* **Exercise requirements**
Transcribe the records below exactly as written, from the opening line through the line that contains "(381, 285) = (408, 291): brown".

◇ ◇ ◇ ◇ ◇ ◇ ◇

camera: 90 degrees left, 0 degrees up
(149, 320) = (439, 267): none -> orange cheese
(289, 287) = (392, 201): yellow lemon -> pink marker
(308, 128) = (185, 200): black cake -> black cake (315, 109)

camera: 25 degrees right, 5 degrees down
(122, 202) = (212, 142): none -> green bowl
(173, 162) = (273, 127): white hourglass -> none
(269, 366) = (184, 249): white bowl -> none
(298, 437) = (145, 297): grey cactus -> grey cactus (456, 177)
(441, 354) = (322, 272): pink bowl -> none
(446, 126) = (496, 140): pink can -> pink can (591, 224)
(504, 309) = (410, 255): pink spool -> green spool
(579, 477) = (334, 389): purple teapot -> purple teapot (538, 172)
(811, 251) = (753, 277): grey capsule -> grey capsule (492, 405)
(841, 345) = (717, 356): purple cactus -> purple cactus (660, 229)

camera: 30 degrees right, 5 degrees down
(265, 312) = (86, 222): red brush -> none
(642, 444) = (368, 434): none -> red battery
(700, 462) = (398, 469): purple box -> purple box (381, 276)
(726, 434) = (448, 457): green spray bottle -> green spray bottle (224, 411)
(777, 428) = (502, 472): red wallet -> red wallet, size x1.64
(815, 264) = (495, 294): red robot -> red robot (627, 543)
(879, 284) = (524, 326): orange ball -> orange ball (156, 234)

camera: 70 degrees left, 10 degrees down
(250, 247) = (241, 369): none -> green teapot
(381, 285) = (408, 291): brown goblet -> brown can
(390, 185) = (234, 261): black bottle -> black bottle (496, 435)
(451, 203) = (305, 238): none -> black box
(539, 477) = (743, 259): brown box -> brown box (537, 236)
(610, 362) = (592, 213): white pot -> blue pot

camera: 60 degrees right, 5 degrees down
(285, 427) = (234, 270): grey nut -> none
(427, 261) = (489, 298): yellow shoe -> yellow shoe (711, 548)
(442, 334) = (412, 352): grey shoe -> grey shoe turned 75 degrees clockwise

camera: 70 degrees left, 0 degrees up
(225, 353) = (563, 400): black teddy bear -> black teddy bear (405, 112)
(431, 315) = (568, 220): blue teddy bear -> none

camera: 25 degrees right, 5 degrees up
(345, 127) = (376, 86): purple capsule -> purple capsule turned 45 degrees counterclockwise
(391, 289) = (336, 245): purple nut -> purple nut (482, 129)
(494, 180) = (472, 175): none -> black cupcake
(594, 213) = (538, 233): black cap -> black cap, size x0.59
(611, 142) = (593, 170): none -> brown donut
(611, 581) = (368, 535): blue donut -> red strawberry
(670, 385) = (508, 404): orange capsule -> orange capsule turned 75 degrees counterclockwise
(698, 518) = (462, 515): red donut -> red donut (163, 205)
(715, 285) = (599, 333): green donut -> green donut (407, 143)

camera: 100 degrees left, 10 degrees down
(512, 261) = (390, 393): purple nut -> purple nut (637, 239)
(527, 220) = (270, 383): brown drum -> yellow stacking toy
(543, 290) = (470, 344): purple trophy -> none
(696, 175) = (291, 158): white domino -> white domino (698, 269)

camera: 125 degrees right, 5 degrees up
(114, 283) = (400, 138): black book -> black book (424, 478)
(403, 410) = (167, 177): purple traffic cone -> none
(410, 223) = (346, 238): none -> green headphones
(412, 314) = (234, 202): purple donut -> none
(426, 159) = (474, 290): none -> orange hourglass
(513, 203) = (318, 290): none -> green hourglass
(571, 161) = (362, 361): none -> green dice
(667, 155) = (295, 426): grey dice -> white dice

◇ ◇ ◇ ◇ ◇ ◇ ◇

* **Task output**
camera: 90 degrees left, 0 degrees up
(149, 320) = (439, 267): none -> orange cheese
(289, 287) = (392, 201): yellow lemon -> pink marker
(308, 128) = (185, 200): black cake -> black cake (315, 109)

camera: 25 degrees right, 5 degrees down
(122, 202) = (212, 142): none -> green bowl
(173, 162) = (273, 127): white hourglass -> none
(269, 366) = (184, 249): white bowl -> none
(298, 437) = (145, 297): grey cactus -> grey cactus (456, 177)
(441, 354) = (322, 272): pink bowl -> none
(446, 126) = (496, 140): pink can -> pink can (591, 224)
(504, 309) = (410, 255): pink spool -> green spool
(579, 477) = (334, 389): purple teapot -> purple teapot (538, 172)
(811, 251) = (753, 277): grey capsule -> grey capsule (492, 405)
(841, 345) = (717, 356): purple cactus -> purple cactus (660, 229)

camera: 30 degrees right, 5 degrees down
(265, 312) = (86, 222): red brush -> none
(642, 444) = (368, 434): none -> red battery
(700, 462) = (398, 469): purple box -> purple box (381, 276)
(726, 434) = (448, 457): green spray bottle -> green spray bottle (224, 411)
(777, 428) = (502, 472): red wallet -> red wallet, size x1.64
(815, 264) = (495, 294): red robot -> red robot (627, 543)
(879, 284) = (524, 326): orange ball -> orange ball (156, 234)

camera: 70 degrees left, 10 degrees down
(250, 247) = (241, 369): none -> green teapot
(381, 285) = (408, 291): brown goblet -> brown can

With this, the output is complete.